Only the lines below from the one containing "change=new; new=russet plant" to the one containing "change=shifted; old=golden dumbbell" should be repeated, both included and unchanged.

◆ **Dataset records**
· · · · · · ·
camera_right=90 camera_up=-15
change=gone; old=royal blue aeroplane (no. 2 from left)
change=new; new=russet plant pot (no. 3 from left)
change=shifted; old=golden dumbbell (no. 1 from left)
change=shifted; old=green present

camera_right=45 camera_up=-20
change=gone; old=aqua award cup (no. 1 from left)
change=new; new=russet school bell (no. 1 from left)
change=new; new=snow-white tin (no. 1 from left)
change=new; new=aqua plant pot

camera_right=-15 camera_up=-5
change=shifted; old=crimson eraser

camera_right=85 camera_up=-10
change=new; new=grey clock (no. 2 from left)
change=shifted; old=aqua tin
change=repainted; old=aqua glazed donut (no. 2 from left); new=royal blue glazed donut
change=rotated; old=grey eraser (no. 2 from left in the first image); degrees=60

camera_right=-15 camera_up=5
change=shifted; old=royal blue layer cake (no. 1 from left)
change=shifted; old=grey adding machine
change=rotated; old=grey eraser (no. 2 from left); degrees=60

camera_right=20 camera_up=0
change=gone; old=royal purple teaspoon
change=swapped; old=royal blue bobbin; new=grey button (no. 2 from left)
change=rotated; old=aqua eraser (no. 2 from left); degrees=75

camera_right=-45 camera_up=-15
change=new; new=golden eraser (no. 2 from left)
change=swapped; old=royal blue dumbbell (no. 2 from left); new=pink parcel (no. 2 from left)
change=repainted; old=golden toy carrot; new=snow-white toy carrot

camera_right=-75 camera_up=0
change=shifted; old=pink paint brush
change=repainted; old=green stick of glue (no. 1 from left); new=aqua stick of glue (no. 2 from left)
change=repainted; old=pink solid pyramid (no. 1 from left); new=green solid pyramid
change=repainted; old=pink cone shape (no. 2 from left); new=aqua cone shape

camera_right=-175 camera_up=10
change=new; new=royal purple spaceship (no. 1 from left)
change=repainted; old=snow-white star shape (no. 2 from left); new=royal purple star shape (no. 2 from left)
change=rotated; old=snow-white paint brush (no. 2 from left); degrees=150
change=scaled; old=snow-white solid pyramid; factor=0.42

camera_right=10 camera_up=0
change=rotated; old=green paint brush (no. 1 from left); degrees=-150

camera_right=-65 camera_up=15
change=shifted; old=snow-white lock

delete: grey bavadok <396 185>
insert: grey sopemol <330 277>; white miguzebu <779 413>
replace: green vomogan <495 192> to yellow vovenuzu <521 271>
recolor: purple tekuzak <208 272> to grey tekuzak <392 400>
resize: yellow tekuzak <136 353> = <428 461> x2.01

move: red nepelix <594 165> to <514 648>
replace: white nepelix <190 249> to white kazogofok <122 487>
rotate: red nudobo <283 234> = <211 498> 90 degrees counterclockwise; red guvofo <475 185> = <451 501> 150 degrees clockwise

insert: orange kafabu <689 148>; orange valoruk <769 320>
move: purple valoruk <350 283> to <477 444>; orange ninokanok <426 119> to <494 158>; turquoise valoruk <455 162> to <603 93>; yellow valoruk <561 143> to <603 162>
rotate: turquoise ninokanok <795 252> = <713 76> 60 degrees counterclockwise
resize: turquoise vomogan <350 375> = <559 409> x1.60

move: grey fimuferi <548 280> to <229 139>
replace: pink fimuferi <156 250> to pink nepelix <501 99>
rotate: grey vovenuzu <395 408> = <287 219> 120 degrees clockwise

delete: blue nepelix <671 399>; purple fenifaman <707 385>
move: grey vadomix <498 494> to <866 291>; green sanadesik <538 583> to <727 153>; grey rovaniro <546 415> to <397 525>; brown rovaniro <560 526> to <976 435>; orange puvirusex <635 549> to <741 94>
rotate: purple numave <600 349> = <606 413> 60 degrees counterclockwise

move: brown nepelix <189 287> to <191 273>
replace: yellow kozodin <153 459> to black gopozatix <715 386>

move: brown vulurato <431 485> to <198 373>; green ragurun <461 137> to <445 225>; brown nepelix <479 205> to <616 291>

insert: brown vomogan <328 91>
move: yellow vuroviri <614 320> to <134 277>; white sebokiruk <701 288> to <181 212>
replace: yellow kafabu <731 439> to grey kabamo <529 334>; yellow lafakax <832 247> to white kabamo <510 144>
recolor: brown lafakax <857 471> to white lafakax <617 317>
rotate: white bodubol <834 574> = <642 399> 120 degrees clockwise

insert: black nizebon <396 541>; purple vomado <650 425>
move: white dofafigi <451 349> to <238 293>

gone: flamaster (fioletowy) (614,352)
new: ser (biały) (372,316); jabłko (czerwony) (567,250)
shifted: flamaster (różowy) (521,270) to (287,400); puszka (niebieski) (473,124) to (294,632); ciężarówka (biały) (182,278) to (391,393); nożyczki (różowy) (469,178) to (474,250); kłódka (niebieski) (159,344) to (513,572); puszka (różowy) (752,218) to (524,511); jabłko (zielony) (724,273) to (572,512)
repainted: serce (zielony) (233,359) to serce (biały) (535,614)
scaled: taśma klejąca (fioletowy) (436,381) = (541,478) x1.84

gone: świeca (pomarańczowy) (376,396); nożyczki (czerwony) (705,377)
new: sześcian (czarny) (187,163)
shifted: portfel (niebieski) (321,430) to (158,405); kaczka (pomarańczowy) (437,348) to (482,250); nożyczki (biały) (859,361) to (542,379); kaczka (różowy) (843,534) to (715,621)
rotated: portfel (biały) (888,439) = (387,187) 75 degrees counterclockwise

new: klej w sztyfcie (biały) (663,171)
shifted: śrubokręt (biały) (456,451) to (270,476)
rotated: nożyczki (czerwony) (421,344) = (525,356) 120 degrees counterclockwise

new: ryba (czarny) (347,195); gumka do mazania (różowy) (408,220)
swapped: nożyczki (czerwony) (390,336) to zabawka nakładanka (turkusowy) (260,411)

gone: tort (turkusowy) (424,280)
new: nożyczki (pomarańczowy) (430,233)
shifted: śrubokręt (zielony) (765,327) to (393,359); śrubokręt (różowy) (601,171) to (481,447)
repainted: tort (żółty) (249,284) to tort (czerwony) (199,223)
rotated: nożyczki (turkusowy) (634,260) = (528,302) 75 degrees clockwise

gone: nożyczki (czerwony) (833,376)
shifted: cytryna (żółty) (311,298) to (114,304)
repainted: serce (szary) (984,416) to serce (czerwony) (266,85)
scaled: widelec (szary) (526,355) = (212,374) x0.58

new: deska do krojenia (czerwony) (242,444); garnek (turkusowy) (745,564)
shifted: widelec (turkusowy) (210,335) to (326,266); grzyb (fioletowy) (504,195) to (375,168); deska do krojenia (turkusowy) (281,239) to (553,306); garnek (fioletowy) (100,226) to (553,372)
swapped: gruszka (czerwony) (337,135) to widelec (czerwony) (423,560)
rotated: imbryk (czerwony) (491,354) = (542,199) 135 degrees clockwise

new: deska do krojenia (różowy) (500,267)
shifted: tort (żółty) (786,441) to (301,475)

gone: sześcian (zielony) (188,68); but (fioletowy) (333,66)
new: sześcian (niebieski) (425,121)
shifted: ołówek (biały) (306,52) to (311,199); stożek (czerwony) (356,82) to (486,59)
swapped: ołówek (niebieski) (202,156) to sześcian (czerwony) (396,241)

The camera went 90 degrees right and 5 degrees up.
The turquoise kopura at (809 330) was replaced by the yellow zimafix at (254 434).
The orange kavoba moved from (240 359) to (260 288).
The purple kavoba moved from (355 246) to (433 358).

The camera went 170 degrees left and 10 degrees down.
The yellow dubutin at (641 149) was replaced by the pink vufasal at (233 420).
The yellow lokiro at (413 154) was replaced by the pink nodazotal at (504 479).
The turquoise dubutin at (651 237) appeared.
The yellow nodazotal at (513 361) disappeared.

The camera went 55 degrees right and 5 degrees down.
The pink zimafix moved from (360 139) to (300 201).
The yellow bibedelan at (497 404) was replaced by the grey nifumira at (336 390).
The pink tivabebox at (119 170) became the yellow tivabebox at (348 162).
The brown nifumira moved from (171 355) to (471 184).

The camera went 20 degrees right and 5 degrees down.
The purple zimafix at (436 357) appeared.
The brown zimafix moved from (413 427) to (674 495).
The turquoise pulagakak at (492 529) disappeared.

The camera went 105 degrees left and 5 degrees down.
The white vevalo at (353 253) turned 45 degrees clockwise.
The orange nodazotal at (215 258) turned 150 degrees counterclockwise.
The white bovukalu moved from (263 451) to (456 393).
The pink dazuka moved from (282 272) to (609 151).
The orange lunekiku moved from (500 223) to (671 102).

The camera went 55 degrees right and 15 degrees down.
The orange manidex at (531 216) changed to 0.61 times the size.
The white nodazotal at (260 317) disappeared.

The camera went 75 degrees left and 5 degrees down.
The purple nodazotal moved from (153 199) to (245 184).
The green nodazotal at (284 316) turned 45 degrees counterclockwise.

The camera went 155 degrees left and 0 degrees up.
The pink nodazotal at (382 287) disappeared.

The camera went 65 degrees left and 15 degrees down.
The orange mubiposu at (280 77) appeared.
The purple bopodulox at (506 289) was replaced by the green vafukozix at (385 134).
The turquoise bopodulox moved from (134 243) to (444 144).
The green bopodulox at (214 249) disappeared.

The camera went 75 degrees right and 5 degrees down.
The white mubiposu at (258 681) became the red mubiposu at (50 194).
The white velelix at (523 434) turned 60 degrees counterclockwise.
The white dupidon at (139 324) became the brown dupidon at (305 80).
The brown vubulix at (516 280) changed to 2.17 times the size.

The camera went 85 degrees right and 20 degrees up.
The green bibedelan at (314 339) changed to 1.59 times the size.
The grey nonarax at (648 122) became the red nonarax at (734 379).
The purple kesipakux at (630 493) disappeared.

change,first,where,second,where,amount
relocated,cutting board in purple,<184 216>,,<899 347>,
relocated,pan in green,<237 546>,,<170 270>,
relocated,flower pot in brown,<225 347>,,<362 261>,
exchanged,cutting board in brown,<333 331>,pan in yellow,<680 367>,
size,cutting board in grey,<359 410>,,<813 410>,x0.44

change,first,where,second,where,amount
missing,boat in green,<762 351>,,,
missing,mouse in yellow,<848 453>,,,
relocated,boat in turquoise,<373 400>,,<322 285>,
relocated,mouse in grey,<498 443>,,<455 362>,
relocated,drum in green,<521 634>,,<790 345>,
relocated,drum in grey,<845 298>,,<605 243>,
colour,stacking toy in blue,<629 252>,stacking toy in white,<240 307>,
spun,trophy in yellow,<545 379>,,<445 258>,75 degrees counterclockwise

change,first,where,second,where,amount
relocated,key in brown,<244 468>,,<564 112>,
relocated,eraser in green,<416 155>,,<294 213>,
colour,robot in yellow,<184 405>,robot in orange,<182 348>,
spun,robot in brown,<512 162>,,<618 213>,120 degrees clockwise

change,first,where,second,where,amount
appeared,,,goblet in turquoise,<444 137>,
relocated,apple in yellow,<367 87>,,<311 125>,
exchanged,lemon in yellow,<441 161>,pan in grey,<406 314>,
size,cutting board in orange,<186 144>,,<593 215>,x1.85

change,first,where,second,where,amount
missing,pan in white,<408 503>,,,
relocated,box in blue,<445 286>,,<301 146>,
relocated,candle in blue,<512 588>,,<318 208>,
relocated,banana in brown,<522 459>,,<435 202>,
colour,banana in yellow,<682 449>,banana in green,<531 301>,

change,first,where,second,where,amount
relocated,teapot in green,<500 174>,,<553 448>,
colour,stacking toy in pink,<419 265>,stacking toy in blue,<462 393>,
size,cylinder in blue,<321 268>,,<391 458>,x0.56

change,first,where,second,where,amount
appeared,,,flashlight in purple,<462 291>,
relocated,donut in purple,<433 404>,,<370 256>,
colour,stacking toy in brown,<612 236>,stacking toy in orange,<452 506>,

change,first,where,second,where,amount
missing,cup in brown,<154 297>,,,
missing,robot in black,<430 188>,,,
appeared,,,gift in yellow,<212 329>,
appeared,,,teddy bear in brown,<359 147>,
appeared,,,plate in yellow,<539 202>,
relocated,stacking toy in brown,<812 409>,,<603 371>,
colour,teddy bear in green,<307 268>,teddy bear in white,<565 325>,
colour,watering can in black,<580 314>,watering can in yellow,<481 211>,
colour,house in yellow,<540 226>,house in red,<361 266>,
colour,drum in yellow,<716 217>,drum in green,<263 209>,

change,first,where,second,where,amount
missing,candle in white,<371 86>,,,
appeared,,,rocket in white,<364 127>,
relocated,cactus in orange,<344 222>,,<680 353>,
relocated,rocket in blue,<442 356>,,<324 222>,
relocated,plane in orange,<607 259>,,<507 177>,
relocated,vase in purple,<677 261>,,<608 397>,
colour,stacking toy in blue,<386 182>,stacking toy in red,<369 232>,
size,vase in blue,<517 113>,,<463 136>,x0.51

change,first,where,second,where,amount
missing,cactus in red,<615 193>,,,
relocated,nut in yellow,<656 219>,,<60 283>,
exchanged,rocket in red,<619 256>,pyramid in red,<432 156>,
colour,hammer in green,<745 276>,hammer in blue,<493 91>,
· · · · · · ·
◆ **Response below**
change=new; new=russet plant pot (no. 3 from left)
change=shifted; old=golden dumbbell (no. 1 from left)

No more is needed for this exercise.